▶ Records shown
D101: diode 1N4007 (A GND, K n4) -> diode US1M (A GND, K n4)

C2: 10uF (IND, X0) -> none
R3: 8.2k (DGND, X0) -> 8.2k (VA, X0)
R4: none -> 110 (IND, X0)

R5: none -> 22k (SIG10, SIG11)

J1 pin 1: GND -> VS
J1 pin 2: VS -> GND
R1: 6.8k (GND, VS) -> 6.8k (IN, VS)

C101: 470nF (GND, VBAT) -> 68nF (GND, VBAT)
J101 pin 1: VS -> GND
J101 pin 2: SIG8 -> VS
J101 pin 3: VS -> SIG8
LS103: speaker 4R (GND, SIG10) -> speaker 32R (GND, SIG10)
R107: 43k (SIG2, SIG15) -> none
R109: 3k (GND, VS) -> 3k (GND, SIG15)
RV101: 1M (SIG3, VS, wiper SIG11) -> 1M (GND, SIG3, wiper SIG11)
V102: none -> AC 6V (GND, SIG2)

▶ Work request
The lines in the records above that include the word "none" must be copied out.

▶ Task solution
C2: 10uF (IND, X0) -> none
R4: none -> 110 (IND, X0)
R5: none -> 22k (SIG10, SIG11)
R107: 43k (SIG2, SIG15) -> none
V102: none -> AC 6V (GND, SIG2)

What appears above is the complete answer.